■ Work task
Reproduce exactly only the lines from the line that holds "R1: 120 (SIG3, VDD) -> none" to the line that holds "D1: diode 1N4148 (A SIG2, K SIG5) -> none", inclusive, in the listing below, and please leave out every picture.

■ Material provided
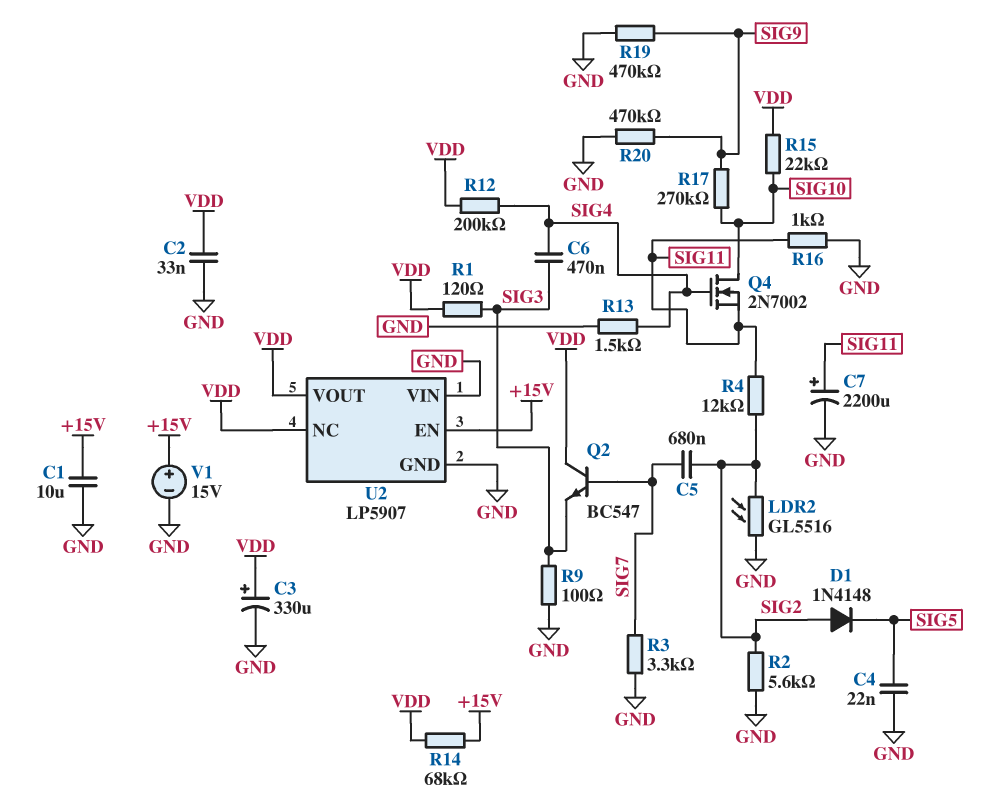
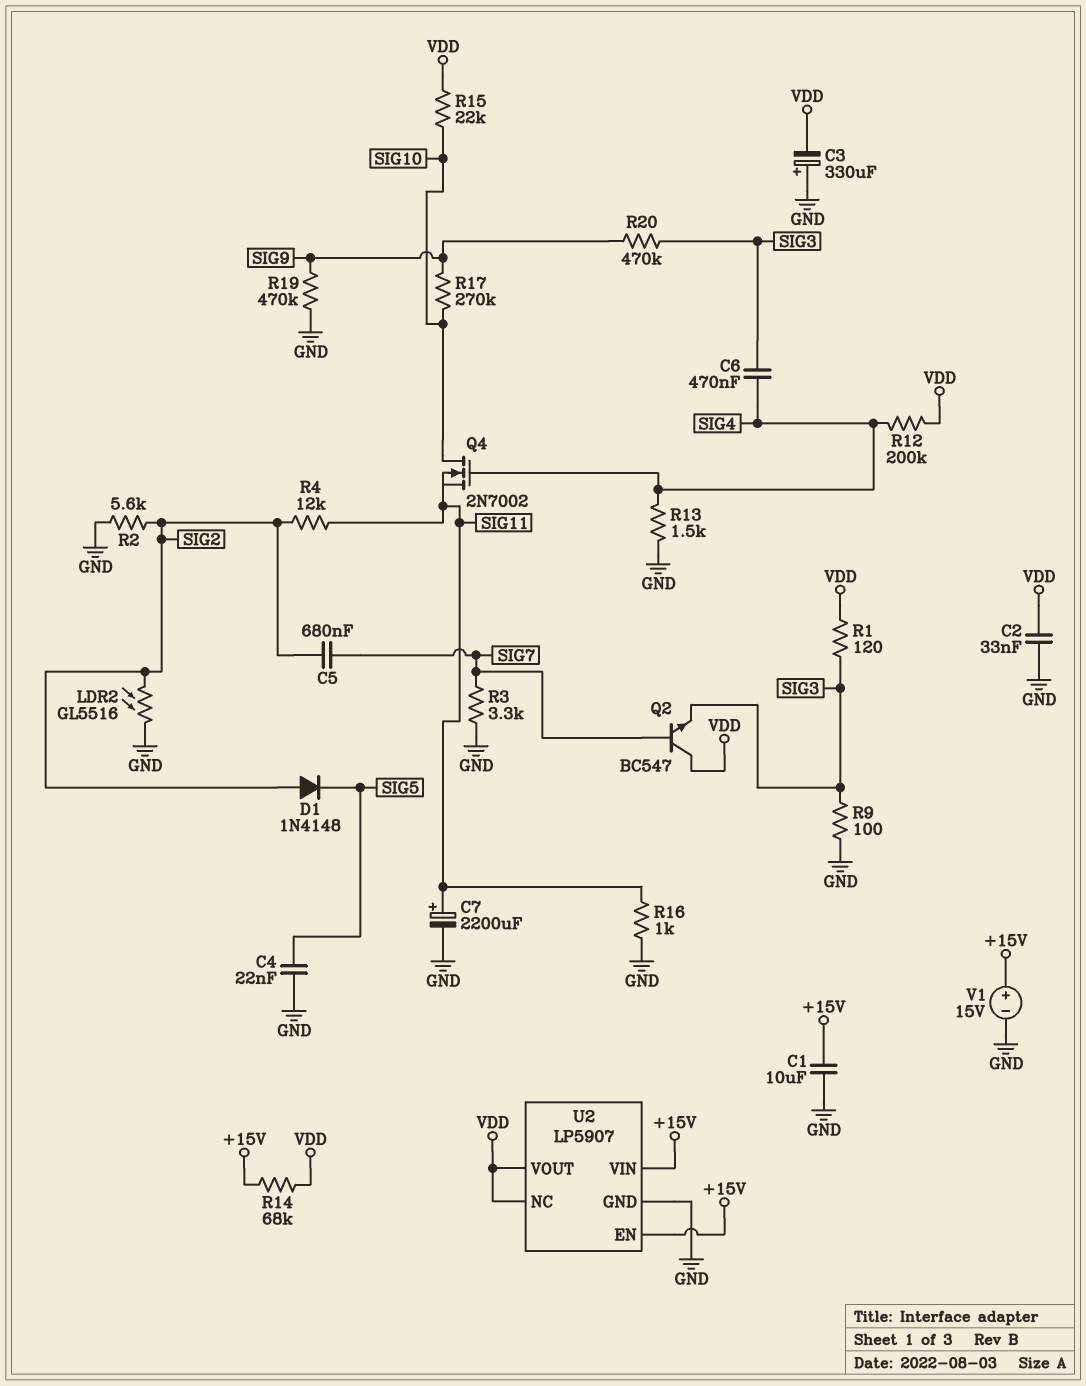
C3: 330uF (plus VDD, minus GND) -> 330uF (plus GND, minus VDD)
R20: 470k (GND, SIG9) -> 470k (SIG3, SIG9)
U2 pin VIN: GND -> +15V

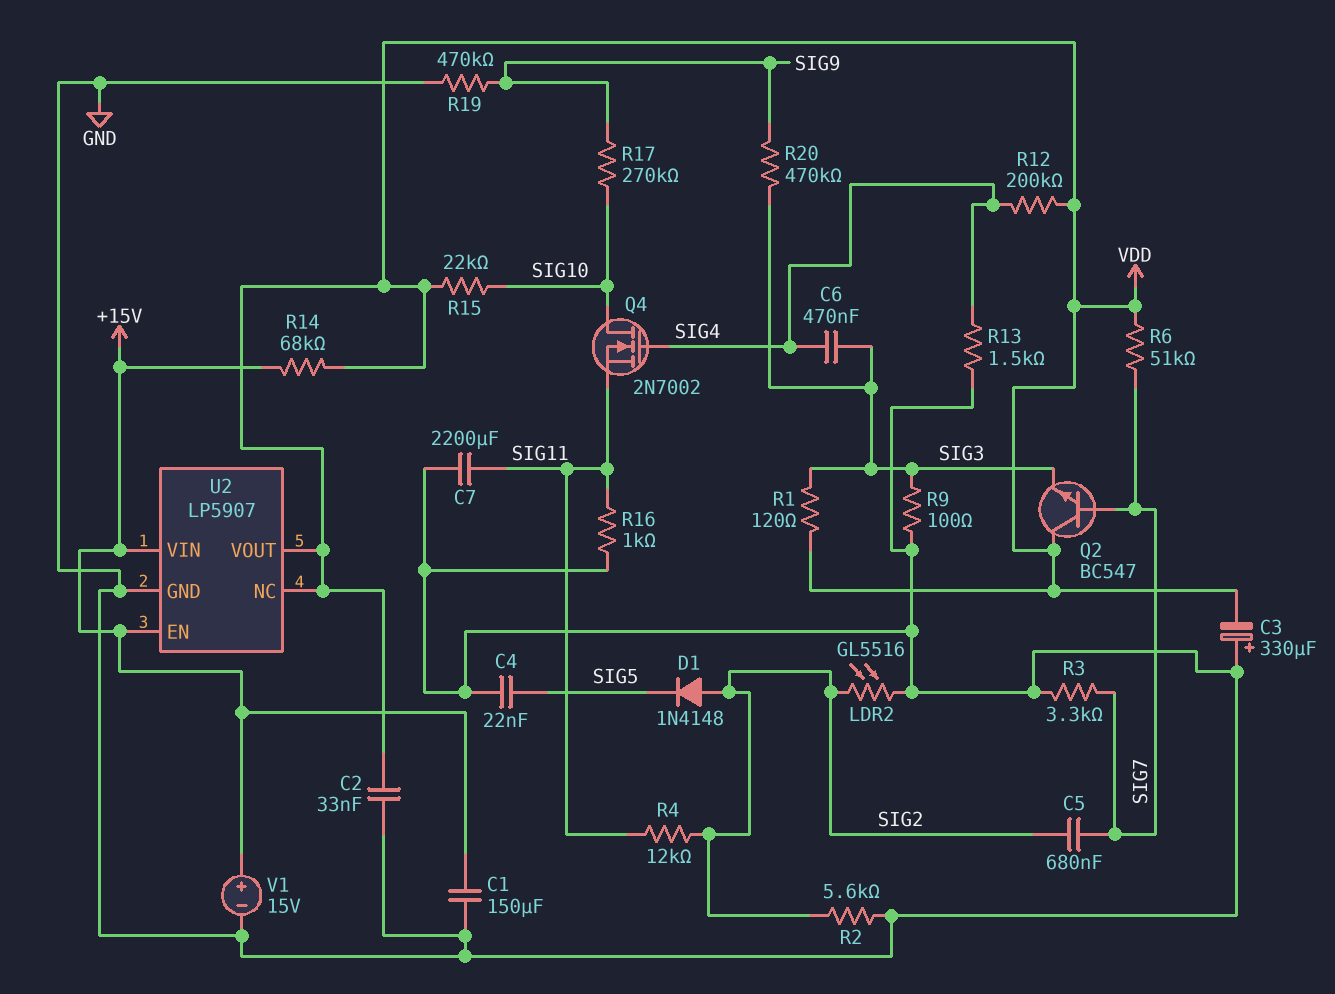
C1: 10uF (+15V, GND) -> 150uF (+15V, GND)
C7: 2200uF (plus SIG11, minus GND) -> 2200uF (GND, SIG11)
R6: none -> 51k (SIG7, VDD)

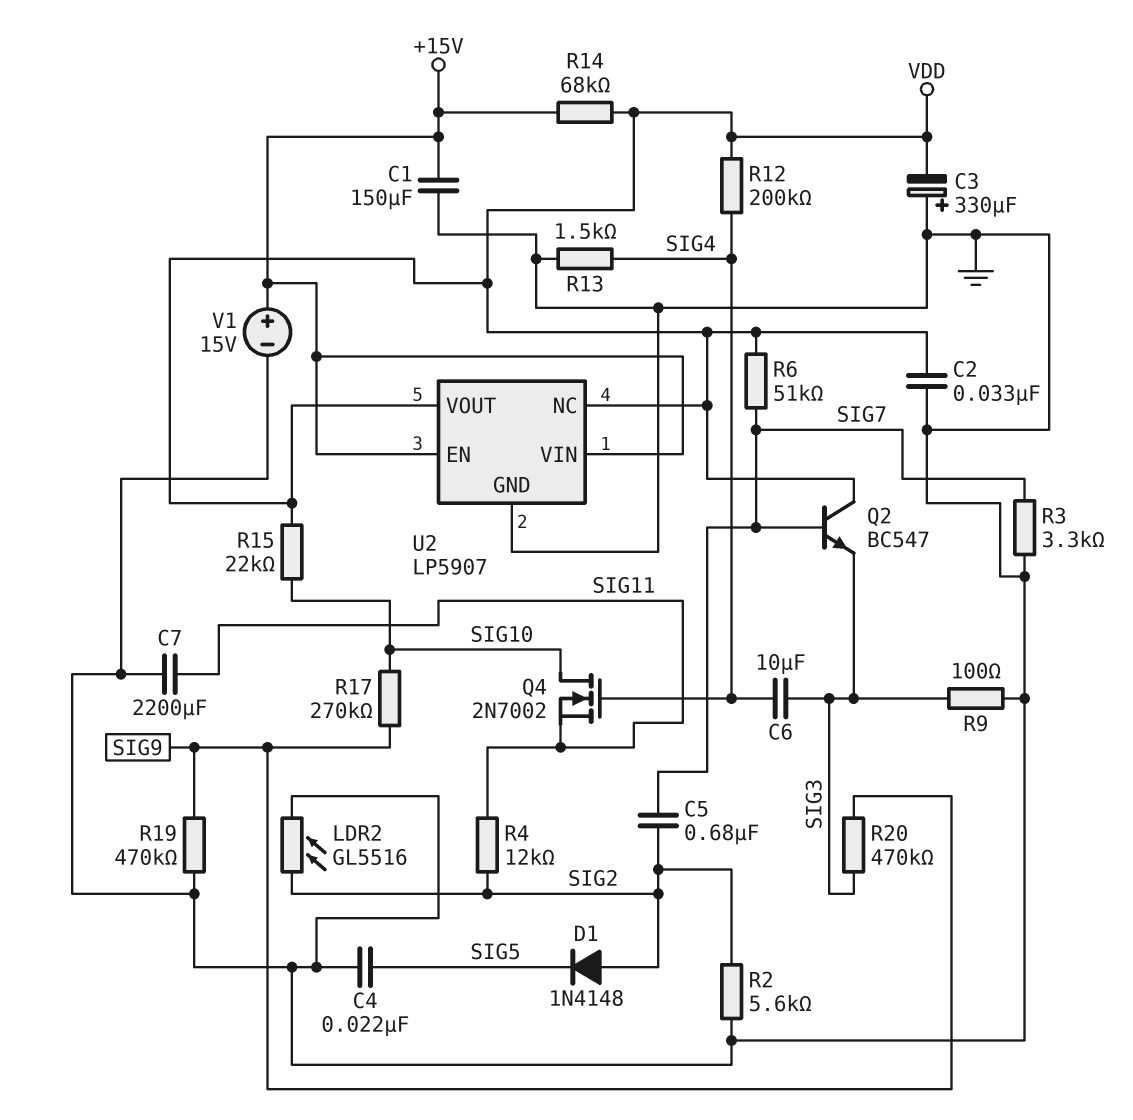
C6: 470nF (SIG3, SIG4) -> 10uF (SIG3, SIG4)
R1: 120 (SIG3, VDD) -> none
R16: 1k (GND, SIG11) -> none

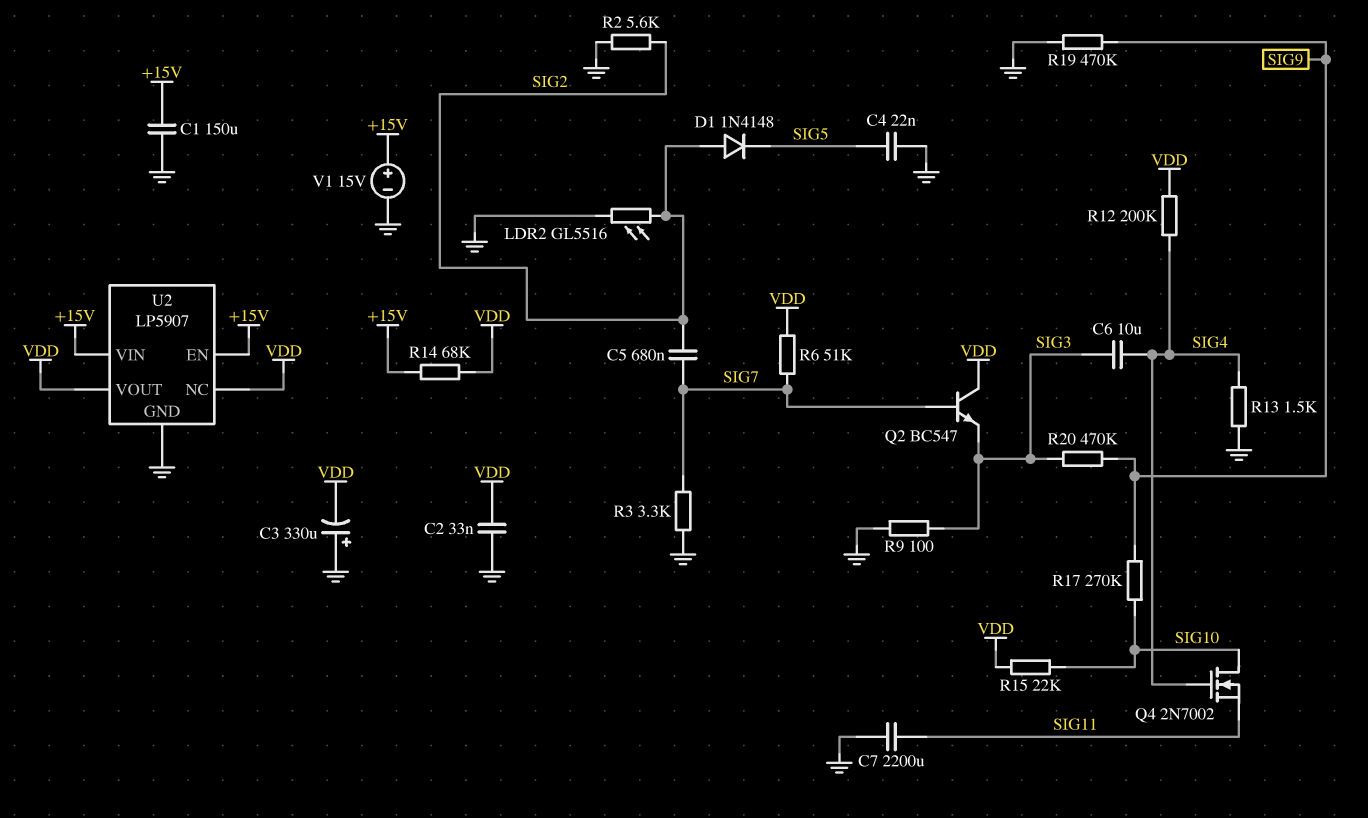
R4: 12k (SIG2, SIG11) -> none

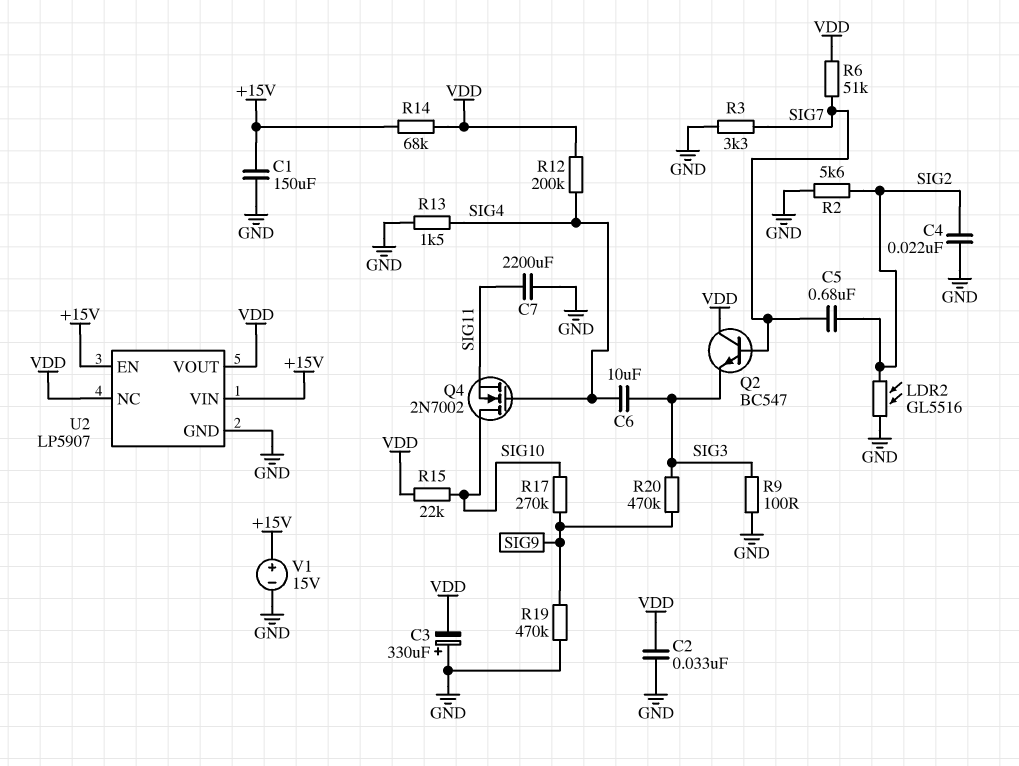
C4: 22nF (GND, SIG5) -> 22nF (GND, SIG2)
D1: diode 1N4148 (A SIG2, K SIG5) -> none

...

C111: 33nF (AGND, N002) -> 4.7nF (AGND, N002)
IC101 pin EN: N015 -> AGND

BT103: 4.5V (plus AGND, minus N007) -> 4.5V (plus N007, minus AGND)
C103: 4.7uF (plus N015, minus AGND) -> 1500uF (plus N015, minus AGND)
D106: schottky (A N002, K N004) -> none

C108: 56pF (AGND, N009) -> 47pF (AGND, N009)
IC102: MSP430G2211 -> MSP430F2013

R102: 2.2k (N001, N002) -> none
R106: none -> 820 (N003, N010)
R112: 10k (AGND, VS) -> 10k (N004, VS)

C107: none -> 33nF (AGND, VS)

■ Output below
R1: 120 (SIG3, VDD) -> none
R16: 1k (GND, SIG11) -> none

R4: 12k (SIG2, SIG11) -> none

C4: 22nF (GND, SIG5) -> 22nF (GND, SIG2)
D1: diode 1N4148 (A SIG2, K SIG5) -> none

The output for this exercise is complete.